[Source records]

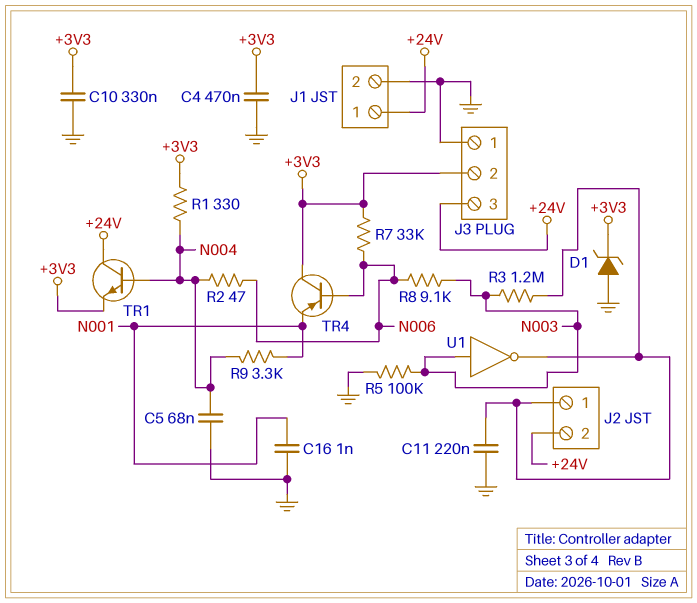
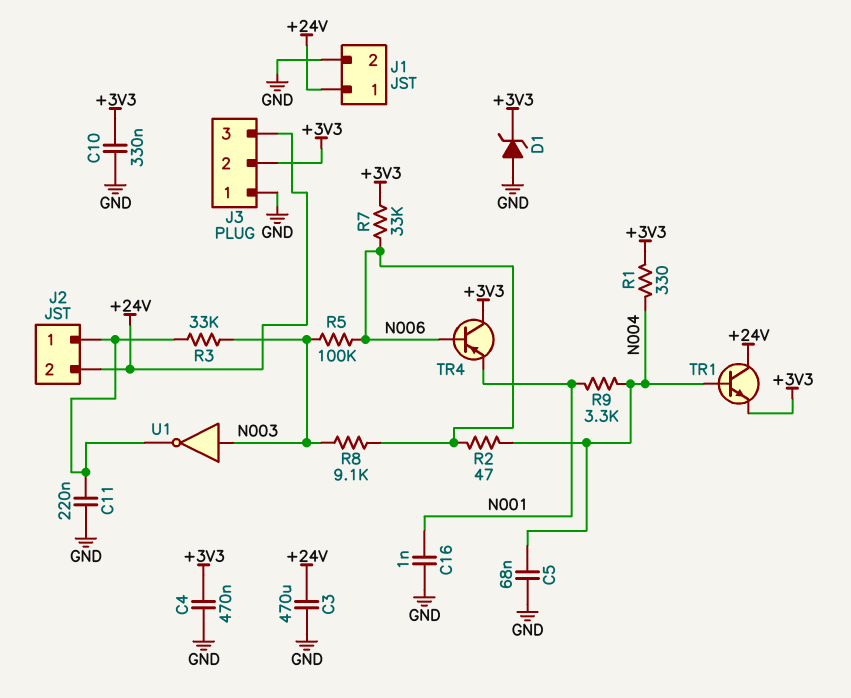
C3: none -> 470uF (+24V, GND)
R3: 1.2M (J2/1, N003) -> 33k (J2/1, N003)
R5: 100k (GND, N003) -> 100k (N003, N006)

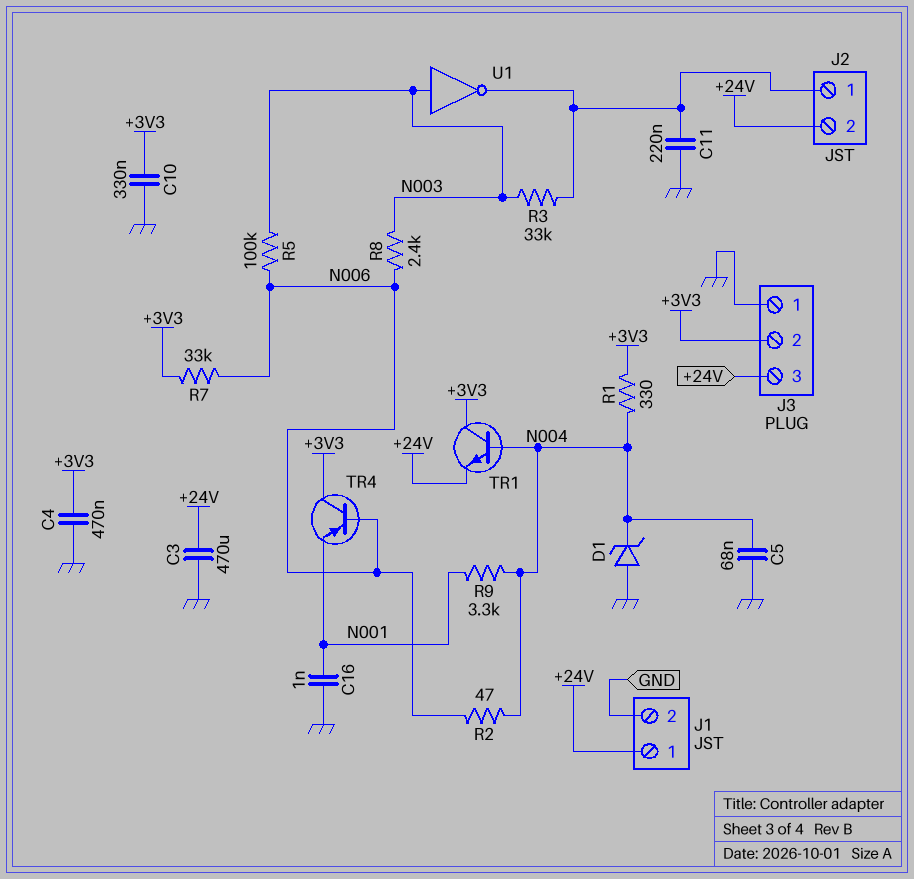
D1: zener (A GND, K +3V3) -> zener (A GND, K N004)
R8: 9.1k (N003, N006) -> 2.4k (N003, N006)
TR1: NPN (B N004, C +24V, E +3V3) -> NPN (B N004, C +3V3, E +24V)

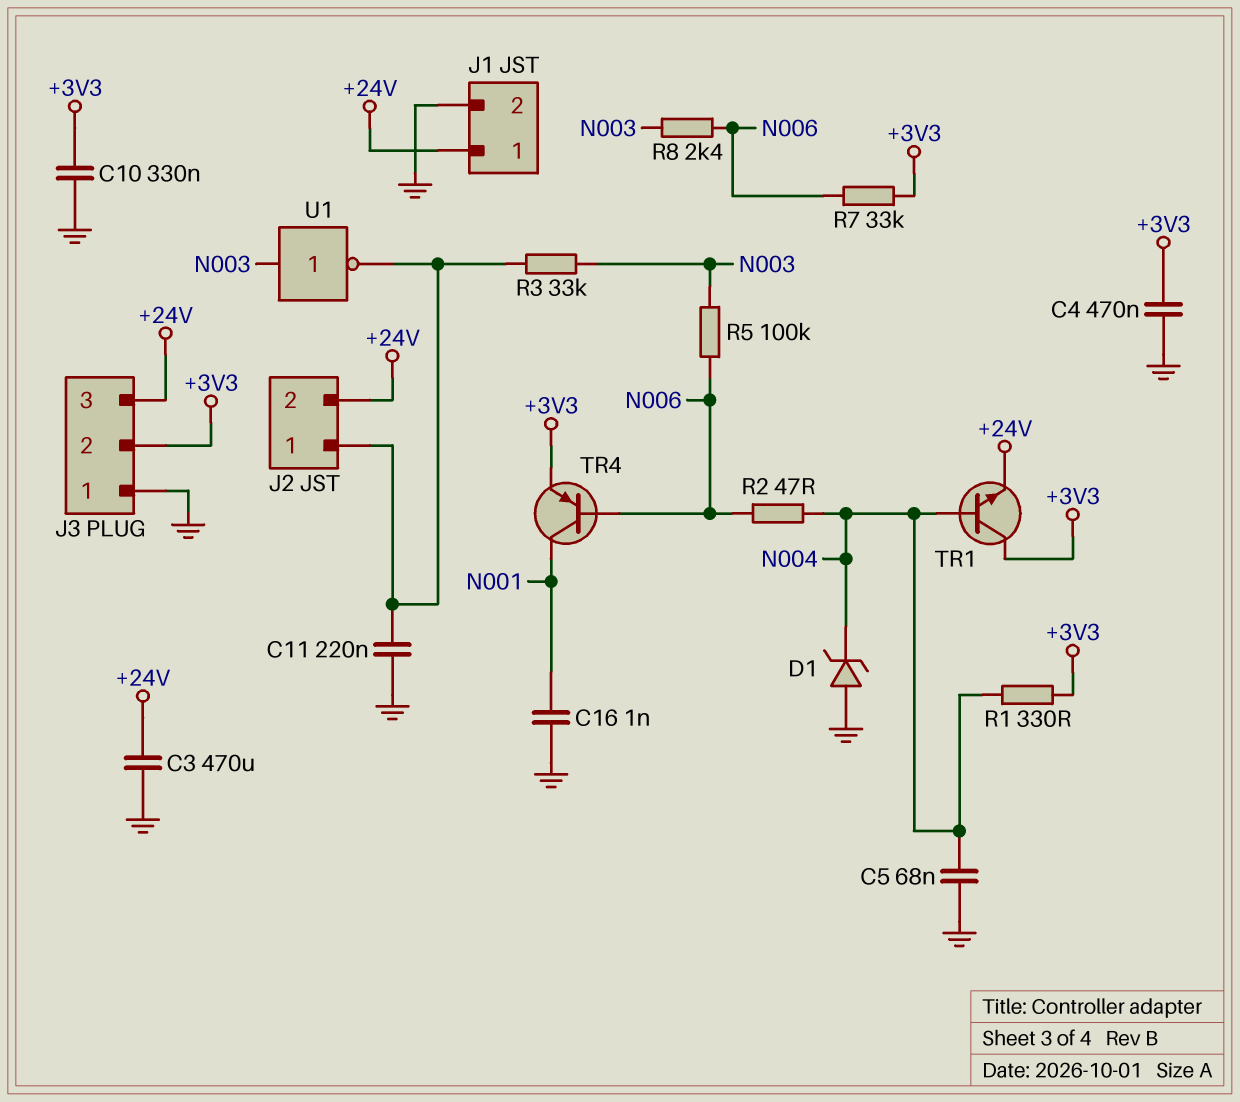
R9: 3.3k (N001, N004) -> none
TR4: PNP (B N006, C +3V3, E N001) -> PNP (B N006, C N001, E +3V3)

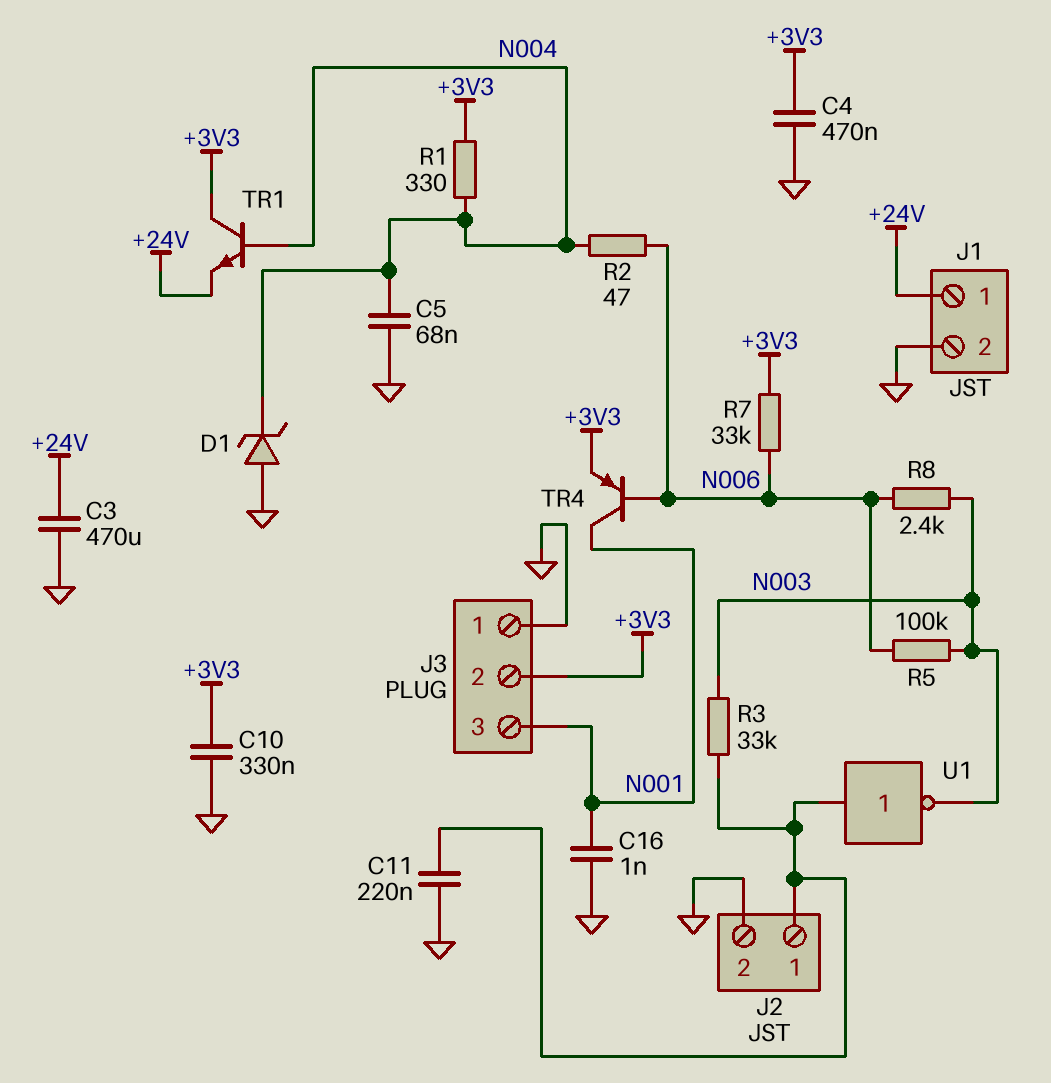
J2 pin 2: +24V -> GND
J3 pin 3: +24V -> N001
U1: NOT (in N003, out J2/1) -> NOT (in J2/1, out N003)

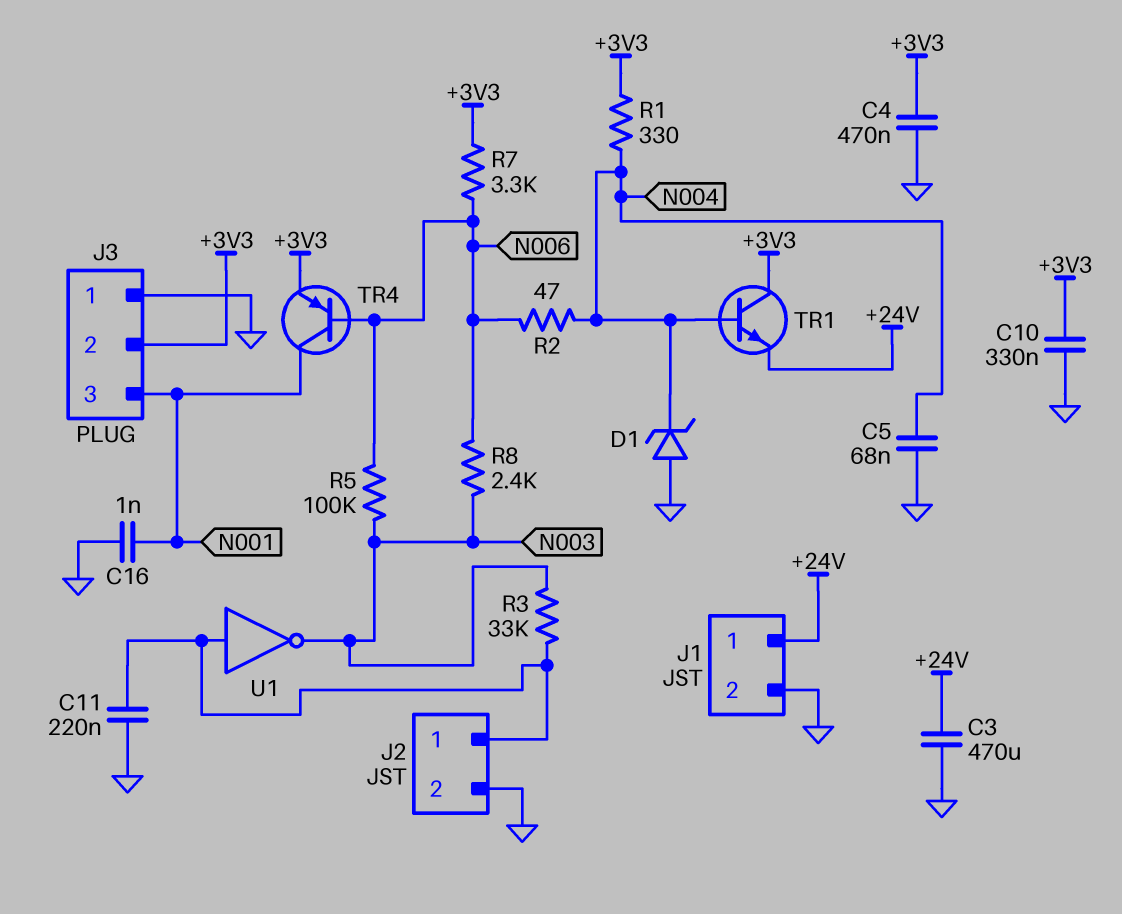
R7: 33k (+3V3, N006) -> 3.3k (+3V3, N006)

[/Source records]

What is needed:
Return nothing except the lines from the one containing "R3: 1.2M (J2/1, N003) -> 33k (J2/1, N003)" through the final line of the data, copied exactly. Leave out all pictures.

Answer to the exercise:
R3: 1.2M (J2/1, N003) -> 33k (J2/1, N003)
R5: 100k (GND, N003) -> 100k (N003, N006)

D1: zener (A GND, K +3V3) -> zener (A GND, K N004)
R8: 9.1k (N003, N006) -> 2.4k (N003, N006)
TR1: NPN (B N004, C +24V, E +3V3) -> NPN (B N004, C +3V3, E +24V)

R9: 3.3k (N001, N004) -> none
TR4: PNP (B N006, C +3V3, E N001) -> PNP (B N006, C N001, E +3V3)

J2 pin 2: +24V -> GND
J3 pin 3: +24V -> N001
U1: NOT (in N003, out J2/1) -> NOT (in J2/1, out N003)

R7: 33k (+3V3, N006) -> 3.3k (+3V3, N006)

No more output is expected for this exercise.